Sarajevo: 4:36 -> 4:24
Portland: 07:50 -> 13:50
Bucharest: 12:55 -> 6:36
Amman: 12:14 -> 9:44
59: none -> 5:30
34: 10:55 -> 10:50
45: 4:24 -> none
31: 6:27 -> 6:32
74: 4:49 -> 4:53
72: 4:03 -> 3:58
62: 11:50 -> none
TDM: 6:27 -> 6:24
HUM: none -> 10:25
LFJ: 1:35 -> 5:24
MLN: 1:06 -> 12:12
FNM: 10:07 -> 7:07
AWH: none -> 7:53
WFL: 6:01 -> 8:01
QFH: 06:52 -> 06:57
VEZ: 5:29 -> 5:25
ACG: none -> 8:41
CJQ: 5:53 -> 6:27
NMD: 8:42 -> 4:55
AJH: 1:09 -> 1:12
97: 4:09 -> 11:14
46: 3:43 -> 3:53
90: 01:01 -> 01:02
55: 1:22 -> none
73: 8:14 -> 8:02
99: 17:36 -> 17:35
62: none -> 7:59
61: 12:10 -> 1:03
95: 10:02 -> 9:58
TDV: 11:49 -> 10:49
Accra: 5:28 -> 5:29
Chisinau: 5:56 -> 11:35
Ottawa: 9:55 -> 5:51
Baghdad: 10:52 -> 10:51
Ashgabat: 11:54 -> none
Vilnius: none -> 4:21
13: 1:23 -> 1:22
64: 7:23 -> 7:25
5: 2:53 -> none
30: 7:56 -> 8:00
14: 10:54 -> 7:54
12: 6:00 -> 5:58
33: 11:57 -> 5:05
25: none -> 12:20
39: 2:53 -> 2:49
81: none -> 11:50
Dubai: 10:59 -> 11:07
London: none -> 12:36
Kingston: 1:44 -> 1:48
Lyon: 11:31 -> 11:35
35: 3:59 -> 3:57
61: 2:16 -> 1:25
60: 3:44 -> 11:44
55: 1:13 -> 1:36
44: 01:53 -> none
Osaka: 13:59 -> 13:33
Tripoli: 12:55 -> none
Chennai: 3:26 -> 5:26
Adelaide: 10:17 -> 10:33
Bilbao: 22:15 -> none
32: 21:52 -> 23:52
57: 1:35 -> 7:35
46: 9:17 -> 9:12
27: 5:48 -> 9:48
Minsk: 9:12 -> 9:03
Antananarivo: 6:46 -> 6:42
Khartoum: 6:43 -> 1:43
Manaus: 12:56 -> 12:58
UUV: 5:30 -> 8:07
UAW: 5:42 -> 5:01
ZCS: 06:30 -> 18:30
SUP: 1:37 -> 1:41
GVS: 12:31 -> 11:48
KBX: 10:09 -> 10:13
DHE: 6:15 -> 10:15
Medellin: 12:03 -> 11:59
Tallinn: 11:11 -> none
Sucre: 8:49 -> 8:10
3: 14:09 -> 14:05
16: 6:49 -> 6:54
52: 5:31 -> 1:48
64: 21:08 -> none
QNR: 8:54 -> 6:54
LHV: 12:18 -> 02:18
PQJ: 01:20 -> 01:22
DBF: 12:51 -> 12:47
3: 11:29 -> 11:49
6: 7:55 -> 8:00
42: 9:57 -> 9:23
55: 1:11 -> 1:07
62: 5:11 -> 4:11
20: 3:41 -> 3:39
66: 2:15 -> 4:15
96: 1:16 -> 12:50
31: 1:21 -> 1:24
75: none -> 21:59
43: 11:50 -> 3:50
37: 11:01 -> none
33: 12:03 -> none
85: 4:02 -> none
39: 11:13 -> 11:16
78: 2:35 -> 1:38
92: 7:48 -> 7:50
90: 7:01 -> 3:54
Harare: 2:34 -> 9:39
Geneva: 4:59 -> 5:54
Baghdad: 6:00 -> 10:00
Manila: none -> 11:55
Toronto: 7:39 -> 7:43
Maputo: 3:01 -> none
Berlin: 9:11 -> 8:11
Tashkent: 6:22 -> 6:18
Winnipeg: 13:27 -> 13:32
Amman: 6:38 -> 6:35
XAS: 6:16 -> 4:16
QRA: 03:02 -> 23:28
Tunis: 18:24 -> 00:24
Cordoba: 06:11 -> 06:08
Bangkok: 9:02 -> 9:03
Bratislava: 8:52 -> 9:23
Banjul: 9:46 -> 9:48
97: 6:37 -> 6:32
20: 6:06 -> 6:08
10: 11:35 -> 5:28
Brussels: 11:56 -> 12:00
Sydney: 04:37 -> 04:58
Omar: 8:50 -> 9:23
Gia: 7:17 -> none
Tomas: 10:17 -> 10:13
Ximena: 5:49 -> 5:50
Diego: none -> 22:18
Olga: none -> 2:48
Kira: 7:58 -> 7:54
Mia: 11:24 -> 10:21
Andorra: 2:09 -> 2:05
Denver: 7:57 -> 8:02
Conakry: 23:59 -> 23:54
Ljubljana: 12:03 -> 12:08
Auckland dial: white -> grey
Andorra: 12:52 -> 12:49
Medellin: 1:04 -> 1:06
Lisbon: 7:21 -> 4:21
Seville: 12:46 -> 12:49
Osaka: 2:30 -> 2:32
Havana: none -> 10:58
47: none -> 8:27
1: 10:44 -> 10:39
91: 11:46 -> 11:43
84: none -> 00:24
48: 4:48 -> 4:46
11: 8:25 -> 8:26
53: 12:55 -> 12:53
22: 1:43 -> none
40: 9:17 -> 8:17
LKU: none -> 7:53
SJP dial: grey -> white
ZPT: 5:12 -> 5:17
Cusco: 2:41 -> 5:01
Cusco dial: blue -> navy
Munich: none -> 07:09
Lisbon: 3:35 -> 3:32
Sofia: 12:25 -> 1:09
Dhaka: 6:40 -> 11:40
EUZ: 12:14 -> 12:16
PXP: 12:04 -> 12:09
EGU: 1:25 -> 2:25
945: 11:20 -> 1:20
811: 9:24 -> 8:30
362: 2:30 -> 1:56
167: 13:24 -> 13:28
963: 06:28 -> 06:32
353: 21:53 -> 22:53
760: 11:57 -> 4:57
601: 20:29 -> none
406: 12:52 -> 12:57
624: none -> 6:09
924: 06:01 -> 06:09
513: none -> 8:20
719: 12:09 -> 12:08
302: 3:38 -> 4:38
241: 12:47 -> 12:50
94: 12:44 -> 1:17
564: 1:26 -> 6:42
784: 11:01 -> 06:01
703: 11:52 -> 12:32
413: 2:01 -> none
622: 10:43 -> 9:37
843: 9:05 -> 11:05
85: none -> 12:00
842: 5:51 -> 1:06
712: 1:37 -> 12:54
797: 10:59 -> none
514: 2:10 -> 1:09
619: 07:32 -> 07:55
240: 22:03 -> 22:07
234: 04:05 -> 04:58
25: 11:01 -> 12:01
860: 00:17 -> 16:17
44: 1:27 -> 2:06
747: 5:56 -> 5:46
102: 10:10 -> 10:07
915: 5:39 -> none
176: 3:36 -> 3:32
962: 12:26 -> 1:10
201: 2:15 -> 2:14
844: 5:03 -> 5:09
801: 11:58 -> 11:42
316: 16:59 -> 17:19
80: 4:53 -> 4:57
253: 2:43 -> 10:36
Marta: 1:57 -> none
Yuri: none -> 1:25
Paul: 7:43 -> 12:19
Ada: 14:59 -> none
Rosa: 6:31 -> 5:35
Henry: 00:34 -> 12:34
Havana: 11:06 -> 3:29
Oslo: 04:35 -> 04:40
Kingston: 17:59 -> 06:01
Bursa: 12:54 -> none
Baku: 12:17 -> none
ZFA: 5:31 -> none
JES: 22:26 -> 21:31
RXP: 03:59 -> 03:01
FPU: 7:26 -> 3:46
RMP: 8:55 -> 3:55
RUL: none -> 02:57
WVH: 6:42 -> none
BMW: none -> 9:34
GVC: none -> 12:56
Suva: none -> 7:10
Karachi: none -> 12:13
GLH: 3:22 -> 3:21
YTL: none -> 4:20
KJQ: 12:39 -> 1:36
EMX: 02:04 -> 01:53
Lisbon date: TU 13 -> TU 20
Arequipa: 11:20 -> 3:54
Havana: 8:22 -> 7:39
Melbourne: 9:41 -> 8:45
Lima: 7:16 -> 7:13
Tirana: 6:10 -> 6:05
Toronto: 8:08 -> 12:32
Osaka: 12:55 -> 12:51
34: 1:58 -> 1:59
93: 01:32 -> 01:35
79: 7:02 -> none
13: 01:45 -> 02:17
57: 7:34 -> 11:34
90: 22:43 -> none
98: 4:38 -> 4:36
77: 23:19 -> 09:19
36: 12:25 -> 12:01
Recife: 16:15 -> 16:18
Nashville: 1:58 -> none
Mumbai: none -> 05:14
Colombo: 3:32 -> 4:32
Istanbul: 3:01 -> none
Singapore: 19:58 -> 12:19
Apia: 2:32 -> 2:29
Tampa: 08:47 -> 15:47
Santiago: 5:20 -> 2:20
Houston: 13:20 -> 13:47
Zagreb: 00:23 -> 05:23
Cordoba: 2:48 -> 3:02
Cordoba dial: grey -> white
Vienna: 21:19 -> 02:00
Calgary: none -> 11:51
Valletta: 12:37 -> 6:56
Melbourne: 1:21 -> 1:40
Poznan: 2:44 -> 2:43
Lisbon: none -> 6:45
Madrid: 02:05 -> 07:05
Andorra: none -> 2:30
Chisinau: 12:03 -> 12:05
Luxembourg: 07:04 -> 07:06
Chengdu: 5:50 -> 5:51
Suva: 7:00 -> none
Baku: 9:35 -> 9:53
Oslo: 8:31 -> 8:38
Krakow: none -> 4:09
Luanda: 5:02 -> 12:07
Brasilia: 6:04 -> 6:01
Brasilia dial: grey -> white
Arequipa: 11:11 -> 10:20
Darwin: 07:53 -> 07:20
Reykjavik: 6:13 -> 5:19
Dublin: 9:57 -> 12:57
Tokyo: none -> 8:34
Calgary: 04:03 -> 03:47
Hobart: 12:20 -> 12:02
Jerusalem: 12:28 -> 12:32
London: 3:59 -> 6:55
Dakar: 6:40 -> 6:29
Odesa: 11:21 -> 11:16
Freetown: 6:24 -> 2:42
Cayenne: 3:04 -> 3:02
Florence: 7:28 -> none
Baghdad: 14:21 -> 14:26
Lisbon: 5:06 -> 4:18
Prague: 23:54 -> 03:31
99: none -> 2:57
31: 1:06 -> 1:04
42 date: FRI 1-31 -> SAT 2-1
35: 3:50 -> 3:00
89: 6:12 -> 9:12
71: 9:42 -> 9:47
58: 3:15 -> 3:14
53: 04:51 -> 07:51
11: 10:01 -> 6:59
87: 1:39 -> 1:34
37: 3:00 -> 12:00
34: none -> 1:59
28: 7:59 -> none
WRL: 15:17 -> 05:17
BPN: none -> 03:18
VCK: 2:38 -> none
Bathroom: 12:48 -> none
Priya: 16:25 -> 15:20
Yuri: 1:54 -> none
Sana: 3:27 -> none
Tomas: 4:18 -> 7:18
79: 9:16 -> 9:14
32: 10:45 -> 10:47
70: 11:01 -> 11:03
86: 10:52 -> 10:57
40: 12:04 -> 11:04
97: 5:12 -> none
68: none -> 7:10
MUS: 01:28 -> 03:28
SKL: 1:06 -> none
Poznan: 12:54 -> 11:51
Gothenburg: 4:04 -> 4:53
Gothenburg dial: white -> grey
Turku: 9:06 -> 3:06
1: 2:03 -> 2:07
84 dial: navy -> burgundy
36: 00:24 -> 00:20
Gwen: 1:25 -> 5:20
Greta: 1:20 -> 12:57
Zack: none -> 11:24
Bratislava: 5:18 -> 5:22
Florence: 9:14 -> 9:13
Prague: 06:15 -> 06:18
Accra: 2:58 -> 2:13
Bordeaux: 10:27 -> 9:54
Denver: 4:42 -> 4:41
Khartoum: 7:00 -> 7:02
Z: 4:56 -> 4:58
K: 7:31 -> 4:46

_____

> EXERCISE PROMPT
Pull out every line above that contains the string "Gothenburg", and copy each one in full. Case matters, so only count matches with the same capital and small letters.

> REPLY TO THE EXERCISE
Gothenburg: 4:04 -> 4:53
Gothenburg dial: white -> grey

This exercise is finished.